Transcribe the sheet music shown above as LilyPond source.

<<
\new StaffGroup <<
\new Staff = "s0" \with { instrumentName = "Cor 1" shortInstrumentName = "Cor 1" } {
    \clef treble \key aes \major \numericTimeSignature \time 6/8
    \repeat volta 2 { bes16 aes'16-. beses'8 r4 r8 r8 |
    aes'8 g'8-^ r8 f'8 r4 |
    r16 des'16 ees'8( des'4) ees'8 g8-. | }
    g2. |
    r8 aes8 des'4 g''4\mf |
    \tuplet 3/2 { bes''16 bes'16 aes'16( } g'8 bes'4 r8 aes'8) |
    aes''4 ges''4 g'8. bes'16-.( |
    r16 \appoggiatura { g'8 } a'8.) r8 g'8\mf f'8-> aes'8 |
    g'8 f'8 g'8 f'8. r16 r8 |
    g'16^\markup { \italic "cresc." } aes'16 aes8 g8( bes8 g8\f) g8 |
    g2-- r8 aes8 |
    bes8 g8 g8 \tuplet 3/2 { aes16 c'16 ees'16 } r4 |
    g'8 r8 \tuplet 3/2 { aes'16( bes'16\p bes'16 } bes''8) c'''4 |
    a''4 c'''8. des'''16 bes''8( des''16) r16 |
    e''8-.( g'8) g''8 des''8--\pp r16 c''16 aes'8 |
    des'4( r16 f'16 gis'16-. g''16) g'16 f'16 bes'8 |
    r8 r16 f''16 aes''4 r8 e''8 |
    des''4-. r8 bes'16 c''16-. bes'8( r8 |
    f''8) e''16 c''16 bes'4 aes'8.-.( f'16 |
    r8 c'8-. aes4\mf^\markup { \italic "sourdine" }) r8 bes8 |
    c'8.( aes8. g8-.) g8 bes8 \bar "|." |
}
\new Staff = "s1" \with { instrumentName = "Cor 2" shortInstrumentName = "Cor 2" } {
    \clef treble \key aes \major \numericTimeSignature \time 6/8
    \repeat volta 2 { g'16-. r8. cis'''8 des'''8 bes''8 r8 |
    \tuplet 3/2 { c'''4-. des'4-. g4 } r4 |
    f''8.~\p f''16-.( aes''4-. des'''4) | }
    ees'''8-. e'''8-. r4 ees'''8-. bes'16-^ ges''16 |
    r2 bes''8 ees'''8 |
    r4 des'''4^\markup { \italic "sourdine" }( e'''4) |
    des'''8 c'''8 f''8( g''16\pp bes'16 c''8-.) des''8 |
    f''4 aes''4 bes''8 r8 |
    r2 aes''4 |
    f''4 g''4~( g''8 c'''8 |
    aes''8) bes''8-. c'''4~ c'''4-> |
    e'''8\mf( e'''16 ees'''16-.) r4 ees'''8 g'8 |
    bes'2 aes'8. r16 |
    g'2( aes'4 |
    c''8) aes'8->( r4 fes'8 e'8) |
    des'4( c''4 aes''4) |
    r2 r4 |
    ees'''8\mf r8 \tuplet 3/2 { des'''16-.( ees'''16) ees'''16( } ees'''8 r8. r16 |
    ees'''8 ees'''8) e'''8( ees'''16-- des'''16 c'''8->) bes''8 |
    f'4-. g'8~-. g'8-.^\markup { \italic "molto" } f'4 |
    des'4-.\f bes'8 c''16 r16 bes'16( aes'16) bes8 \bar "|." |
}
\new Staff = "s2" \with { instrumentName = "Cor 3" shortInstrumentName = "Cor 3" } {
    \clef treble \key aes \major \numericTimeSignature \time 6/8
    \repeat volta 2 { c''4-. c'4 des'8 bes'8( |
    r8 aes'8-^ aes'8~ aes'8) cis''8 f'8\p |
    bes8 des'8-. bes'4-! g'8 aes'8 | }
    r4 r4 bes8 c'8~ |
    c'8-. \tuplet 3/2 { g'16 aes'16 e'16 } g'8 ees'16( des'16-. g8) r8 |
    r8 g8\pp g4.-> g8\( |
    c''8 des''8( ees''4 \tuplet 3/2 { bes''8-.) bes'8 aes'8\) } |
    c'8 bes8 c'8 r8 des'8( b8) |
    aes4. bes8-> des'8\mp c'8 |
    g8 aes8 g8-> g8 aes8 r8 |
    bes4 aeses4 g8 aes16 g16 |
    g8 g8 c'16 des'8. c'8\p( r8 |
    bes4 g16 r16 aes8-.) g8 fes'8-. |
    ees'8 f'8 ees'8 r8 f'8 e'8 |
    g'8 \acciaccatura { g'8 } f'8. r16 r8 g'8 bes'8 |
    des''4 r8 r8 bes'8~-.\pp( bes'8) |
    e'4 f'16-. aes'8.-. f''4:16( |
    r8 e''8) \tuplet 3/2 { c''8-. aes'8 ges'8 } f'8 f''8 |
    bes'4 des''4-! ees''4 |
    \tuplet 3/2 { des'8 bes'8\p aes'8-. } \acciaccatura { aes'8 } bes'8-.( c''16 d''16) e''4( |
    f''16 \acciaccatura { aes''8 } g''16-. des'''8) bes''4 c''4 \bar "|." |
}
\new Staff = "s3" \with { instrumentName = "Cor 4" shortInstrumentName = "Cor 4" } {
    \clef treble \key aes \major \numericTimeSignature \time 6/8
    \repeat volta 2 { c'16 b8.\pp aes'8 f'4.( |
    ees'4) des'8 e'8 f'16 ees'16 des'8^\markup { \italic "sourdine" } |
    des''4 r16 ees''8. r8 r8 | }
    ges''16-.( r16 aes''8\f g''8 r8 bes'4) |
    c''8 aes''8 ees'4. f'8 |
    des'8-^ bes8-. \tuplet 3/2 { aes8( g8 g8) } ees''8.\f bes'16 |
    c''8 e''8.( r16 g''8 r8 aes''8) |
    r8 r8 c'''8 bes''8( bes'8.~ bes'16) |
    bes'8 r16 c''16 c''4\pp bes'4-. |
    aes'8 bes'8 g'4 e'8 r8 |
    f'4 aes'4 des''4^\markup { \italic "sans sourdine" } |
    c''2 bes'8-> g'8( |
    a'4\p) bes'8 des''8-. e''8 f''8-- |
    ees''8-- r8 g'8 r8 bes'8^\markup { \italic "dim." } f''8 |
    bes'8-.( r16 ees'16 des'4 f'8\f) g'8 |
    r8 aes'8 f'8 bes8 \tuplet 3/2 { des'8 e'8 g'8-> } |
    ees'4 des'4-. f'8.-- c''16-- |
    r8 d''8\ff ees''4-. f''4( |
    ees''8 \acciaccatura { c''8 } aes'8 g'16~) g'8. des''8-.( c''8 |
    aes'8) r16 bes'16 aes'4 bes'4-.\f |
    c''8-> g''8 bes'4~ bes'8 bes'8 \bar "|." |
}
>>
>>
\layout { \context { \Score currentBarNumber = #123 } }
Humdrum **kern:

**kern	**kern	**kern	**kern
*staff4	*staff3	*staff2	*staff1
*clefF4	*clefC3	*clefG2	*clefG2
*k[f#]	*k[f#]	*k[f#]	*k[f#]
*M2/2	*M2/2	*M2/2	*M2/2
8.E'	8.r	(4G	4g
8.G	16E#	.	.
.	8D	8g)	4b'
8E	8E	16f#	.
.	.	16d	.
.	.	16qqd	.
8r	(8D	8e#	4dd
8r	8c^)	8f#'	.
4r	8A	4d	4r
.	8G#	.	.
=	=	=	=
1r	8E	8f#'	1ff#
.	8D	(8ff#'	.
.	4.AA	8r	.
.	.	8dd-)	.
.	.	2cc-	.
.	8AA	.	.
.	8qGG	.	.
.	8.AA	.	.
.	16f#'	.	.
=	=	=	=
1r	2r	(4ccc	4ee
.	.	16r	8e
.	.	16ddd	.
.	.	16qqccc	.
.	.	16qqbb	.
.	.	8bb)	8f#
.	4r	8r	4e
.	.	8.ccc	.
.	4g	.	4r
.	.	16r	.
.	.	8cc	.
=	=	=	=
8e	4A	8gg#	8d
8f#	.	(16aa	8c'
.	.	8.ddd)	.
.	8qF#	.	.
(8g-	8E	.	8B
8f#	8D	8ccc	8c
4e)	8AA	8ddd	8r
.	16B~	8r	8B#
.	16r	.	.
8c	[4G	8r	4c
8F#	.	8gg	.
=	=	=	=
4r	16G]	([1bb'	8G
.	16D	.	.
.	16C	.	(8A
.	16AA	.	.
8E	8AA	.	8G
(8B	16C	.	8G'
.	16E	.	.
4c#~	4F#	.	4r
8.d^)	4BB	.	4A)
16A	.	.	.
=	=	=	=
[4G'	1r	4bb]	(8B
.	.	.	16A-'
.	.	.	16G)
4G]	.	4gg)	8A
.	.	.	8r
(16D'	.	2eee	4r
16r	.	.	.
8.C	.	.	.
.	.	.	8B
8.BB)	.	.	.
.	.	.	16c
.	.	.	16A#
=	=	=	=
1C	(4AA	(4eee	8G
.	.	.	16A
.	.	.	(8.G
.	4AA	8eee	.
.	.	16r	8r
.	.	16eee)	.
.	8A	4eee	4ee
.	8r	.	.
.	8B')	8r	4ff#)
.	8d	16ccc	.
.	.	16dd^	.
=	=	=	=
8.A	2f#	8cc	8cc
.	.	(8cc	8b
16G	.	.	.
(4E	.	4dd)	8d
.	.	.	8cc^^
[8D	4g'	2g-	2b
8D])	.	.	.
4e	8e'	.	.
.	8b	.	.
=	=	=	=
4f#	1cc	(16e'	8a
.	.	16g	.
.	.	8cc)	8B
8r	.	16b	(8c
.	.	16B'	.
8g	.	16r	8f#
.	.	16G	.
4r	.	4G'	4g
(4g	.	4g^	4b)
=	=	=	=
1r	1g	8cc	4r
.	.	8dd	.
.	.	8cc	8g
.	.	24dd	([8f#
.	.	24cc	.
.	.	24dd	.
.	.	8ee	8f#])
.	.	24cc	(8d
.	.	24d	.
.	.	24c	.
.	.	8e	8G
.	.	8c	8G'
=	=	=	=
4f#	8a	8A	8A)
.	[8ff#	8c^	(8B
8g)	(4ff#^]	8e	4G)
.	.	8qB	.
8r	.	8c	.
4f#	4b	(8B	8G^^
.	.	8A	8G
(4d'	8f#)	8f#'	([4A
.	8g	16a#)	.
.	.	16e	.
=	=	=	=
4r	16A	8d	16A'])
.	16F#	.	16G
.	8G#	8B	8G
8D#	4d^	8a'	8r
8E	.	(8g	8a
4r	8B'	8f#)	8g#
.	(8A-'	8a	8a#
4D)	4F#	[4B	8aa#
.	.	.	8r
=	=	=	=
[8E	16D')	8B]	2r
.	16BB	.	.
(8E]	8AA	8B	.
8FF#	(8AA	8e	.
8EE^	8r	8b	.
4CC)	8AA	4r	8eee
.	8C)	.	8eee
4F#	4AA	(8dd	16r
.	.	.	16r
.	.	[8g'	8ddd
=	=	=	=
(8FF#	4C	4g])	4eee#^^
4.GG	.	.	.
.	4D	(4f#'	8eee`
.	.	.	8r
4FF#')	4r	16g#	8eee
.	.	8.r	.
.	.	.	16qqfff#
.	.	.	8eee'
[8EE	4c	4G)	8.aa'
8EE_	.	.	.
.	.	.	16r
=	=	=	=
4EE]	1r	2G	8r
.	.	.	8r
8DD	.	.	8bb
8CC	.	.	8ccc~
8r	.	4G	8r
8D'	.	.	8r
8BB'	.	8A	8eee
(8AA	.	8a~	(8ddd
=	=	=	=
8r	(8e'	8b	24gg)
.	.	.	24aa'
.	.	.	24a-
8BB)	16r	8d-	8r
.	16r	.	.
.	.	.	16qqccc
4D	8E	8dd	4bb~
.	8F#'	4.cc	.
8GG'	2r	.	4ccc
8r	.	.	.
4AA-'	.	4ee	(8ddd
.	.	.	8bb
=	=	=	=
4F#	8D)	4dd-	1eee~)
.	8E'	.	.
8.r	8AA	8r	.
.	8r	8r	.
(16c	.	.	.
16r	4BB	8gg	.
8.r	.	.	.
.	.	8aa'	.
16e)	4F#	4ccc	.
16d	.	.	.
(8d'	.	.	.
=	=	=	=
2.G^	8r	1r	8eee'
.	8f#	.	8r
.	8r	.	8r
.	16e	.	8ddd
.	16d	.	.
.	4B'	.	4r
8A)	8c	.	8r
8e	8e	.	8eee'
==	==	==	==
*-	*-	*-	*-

· · · · · · ·

● The problem: Count the lines of the entries that contain the string "shortInstrumentName", treating case as significant. Give only the number.

● Result of this exercise: 4